(Task input begins)
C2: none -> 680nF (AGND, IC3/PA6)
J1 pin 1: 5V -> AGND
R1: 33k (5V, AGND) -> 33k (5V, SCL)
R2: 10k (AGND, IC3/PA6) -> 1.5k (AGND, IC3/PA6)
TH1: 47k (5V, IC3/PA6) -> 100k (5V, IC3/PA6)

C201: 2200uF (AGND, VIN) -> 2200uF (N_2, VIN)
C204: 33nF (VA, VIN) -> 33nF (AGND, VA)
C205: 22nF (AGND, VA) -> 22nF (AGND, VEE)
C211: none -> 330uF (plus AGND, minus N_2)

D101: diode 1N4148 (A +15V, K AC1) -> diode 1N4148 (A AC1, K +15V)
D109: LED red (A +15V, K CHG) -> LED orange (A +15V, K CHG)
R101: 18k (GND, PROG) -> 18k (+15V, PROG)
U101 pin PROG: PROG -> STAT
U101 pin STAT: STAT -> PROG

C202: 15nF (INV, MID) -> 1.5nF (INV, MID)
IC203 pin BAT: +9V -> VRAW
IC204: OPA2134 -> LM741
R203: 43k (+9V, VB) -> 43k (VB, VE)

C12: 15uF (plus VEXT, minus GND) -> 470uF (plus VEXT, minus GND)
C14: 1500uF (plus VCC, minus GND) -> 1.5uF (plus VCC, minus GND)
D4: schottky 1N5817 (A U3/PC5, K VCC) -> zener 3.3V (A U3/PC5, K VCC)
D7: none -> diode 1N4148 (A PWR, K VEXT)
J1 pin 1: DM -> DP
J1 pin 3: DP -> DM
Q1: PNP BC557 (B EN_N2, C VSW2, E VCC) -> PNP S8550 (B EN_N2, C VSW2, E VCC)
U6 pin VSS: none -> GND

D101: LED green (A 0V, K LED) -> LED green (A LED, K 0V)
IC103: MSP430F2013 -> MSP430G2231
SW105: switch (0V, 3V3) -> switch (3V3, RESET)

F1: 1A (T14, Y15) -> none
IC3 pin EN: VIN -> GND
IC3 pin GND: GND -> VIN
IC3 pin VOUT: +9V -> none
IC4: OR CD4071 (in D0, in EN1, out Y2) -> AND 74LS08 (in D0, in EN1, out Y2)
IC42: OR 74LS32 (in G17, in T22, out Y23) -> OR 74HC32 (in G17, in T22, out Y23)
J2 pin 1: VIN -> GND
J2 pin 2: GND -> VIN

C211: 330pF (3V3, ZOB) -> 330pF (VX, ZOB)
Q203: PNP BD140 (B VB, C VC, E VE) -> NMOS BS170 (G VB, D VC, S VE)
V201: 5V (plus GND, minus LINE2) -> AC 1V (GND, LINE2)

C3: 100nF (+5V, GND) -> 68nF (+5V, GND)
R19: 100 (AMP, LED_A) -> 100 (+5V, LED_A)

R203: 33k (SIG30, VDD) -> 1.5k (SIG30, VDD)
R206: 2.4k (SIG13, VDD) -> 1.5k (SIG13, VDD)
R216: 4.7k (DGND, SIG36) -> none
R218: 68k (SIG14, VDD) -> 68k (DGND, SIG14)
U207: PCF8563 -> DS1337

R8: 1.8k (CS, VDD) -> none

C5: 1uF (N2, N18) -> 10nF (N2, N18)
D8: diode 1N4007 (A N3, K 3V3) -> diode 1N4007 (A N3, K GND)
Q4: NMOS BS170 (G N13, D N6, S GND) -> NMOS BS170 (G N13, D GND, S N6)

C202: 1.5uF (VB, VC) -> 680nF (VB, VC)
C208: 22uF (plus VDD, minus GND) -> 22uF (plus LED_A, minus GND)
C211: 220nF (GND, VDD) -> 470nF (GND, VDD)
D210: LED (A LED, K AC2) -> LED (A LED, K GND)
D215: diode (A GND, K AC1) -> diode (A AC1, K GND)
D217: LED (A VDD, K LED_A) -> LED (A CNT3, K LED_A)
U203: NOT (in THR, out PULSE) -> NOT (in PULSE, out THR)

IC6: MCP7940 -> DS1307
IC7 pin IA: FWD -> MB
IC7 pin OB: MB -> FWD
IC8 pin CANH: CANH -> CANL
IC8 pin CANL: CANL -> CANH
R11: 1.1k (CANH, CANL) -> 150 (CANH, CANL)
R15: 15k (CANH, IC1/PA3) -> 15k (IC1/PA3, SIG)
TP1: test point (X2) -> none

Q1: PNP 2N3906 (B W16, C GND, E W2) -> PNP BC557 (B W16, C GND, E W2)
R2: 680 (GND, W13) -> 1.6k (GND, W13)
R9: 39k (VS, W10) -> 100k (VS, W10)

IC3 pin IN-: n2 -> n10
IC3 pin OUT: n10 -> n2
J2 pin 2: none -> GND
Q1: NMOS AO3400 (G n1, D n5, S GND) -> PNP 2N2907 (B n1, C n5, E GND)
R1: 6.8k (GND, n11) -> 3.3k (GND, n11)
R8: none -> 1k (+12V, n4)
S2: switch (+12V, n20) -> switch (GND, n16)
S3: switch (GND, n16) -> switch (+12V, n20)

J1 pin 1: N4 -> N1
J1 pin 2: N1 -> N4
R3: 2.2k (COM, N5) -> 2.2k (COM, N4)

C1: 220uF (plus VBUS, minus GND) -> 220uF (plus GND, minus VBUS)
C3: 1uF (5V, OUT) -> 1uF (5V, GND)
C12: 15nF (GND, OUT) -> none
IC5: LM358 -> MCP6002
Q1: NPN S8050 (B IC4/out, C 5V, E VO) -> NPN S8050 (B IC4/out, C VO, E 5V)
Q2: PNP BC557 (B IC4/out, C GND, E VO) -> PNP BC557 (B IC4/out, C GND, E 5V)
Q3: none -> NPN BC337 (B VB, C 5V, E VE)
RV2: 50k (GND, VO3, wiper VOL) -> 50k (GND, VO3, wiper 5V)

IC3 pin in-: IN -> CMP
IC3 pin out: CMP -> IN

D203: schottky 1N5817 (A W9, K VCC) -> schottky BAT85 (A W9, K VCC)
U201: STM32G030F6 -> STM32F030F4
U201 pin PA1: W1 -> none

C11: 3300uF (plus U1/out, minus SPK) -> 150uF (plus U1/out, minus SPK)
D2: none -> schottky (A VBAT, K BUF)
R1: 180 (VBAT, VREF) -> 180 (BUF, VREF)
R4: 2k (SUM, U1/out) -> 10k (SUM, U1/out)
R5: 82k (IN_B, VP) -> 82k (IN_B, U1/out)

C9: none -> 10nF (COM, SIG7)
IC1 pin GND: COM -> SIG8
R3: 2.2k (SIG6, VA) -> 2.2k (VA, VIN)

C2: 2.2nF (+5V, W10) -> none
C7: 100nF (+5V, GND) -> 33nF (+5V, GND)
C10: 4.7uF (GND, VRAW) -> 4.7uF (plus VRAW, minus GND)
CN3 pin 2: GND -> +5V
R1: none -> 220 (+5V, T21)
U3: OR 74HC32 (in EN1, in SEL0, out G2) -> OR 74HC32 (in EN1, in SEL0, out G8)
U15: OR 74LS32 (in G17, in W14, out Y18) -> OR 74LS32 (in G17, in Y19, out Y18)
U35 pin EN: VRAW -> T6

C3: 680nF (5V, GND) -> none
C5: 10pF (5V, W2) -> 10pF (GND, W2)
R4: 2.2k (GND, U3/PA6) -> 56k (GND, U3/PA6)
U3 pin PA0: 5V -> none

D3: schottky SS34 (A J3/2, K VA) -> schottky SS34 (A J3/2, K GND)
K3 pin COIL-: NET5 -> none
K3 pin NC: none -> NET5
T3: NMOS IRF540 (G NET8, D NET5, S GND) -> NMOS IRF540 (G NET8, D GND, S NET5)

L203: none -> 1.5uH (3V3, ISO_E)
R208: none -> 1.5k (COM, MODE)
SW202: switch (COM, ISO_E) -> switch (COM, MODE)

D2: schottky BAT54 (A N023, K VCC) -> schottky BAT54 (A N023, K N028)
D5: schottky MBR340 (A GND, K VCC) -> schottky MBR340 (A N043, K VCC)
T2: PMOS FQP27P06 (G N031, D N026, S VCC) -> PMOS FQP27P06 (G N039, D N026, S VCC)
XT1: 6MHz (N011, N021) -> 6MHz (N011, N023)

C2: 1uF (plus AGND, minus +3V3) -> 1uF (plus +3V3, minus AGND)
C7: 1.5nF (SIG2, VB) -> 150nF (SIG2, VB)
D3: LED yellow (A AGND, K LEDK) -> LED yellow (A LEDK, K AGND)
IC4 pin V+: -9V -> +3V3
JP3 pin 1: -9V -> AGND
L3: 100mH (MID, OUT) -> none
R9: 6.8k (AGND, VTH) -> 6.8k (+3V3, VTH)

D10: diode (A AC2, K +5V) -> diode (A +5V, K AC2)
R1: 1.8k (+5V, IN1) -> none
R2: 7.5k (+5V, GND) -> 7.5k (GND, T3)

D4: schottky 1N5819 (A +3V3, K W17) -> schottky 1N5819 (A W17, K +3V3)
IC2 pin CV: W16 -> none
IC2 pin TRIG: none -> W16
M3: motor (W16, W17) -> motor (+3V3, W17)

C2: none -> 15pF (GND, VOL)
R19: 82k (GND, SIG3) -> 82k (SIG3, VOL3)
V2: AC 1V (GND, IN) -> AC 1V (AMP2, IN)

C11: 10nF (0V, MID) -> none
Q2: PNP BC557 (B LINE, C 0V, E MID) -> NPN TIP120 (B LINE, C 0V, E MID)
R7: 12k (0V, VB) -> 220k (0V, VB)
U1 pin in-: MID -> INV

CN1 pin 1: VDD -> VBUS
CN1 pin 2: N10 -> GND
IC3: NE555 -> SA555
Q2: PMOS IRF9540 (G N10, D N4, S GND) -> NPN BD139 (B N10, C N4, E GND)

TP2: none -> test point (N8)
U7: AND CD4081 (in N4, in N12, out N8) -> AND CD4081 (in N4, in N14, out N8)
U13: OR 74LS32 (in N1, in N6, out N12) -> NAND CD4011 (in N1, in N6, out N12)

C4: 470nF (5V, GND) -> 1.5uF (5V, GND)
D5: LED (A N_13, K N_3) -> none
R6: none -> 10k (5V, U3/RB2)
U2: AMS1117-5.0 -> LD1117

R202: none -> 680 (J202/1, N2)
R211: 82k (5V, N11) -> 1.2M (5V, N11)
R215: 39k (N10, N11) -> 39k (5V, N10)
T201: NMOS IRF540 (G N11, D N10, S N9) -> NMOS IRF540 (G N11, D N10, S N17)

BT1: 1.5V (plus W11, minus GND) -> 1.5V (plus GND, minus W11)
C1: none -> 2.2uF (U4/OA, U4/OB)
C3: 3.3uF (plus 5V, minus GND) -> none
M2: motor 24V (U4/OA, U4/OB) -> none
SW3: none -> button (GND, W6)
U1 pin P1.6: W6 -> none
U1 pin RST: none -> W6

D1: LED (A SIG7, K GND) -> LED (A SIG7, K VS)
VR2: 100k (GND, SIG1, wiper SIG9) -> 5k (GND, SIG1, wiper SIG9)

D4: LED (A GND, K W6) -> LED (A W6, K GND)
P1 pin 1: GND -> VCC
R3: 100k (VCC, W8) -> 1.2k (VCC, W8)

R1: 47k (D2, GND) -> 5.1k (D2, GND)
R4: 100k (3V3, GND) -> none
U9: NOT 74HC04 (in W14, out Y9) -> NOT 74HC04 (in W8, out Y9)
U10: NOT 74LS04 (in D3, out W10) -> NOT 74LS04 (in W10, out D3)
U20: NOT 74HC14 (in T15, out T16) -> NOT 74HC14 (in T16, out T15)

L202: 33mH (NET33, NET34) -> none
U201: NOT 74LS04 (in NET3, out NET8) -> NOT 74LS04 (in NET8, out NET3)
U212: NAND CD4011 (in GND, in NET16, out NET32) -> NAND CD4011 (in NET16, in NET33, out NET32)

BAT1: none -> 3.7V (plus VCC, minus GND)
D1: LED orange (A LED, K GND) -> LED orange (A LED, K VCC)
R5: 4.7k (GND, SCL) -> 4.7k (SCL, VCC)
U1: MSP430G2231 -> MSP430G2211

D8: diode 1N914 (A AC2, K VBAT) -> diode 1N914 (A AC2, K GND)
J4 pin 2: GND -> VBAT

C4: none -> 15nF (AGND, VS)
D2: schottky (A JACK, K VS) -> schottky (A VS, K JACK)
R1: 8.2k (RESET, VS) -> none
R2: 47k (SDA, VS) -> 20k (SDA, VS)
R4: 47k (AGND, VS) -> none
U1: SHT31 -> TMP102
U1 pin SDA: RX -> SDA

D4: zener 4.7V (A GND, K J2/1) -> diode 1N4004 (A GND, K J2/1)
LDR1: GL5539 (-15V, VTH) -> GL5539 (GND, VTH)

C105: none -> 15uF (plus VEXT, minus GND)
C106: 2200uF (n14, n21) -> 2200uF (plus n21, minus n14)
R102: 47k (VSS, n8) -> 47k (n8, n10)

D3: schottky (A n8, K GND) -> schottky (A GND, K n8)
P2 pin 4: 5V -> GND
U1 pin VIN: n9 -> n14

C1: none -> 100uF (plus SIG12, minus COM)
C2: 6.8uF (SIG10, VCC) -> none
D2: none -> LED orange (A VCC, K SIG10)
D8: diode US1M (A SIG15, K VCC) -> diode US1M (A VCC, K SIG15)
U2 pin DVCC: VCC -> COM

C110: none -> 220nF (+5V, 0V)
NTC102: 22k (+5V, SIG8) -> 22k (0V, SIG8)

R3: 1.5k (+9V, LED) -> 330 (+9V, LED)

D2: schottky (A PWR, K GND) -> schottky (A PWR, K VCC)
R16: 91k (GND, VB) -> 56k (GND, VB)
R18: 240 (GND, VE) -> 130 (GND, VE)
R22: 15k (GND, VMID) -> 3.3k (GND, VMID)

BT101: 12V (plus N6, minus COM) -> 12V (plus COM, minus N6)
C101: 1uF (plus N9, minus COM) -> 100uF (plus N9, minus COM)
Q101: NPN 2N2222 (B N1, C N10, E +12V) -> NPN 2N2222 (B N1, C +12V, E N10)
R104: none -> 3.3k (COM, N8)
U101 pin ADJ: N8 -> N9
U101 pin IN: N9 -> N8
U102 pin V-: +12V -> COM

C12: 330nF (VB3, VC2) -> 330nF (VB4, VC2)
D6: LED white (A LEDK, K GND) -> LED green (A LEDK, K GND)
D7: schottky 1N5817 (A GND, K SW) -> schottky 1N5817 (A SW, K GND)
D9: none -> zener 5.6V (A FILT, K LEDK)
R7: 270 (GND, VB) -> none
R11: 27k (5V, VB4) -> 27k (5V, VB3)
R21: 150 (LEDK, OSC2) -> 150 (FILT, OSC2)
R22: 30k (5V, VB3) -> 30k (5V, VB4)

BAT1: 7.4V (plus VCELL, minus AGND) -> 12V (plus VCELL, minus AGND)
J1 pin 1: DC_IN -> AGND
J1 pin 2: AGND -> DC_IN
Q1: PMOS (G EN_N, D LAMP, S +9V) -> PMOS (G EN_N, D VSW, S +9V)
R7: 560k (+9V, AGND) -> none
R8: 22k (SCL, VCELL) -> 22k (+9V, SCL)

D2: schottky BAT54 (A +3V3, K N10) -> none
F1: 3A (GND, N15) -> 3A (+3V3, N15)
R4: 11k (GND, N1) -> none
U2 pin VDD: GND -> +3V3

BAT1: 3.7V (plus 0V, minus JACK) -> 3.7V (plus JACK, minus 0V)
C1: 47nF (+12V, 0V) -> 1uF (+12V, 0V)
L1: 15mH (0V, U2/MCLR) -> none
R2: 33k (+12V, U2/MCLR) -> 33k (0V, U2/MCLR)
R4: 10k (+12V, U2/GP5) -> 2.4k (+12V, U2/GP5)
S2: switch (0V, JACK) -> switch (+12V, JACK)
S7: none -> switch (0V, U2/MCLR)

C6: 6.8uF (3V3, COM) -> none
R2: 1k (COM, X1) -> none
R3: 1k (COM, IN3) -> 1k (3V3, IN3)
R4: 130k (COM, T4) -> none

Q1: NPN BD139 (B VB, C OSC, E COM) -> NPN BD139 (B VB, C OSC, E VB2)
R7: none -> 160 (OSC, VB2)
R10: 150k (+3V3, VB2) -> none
(Task input ends)
▶ _Exercise goal_: In the data above, retype exactly and only the lines between the one holding "Q4: NMOS BS170" and the one holding "IC3 pin OUT: n10 -> n2", inclusive.

▶ _Answer area_:
Q4: NMOS BS170 (G N13, D N6, S GND) -> NMOS BS170 (G N13, D GND, S N6)

C202: 1.5uF (VB, VC) -> 680nF (VB, VC)
C208: 22uF (plus VDD, minus GND) -> 22uF (plus LED_A, minus GND)
C211: 220nF (GND, VDD) -> 470nF (GND, VDD)
D210: LED (A LED, K AC2) -> LED (A LED, K GND)
D215: diode (A GND, K AC1) -> diode (A AC1, K GND)
D217: LED (A VDD, K LED_A) -> LED (A CNT3, K LED_A)
U203: NOT (in THR, out PULSE) -> NOT (in PULSE, out THR)

IC6: MCP7940 -> DS1307
IC7 pin IA: FWD -> MB
IC7 pin OB: MB -> FWD
IC8 pin CANH: CANH -> CANL
IC8 pin CANL: CANL -> CANH
R11: 1.1k (CANH, CANL) -> 150 (CANH, CANL)
R15: 15k (CANH, IC1/PA3) -> 15k (IC1/PA3, SIG)
TP1: test point (X2) -> none

Q1: PNP 2N3906 (B W16, C GND, E W2) -> PNP BC557 (B W16, C GND, E W2)
R2: 680 (GND, W13) -> 1.6k (GND, W13)
R9: 39k (VS, W10) -> 100k (VS, W10)

IC3 pin IN-: n2 -> n10
IC3 pin OUT: n10 -> n2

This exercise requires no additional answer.